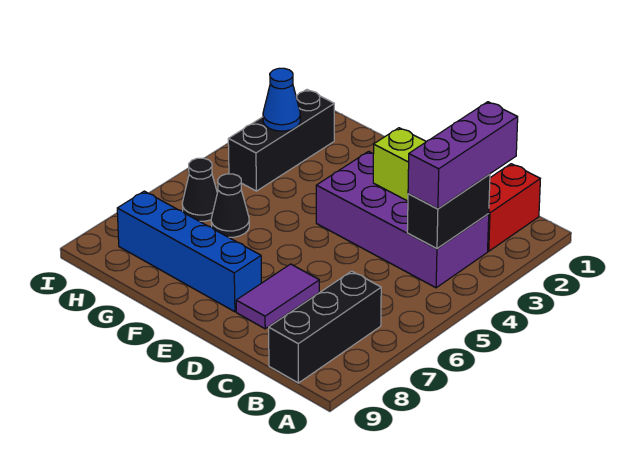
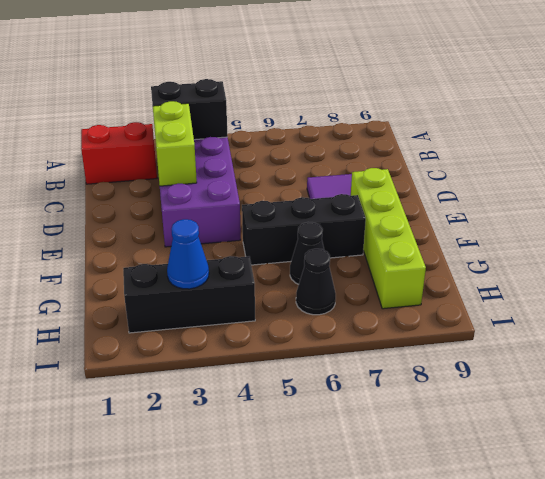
purple brick B2:B4 level 3 -> none
black brick B7:B9 level 1 -> black brick F5:F7 level 1
blue brick E8:H8 level 1 -> lime brick E8:H8 level 1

Work to complete
From the line containing "black brick B7:B9" through the closing line of the material above, return every line exactly and omit all others.

Response to this task
black brick B7:B9 level 1 -> black brick F5:F7 level 1
blue brick E8:H8 level 1 -> lime brick E8:H8 level 1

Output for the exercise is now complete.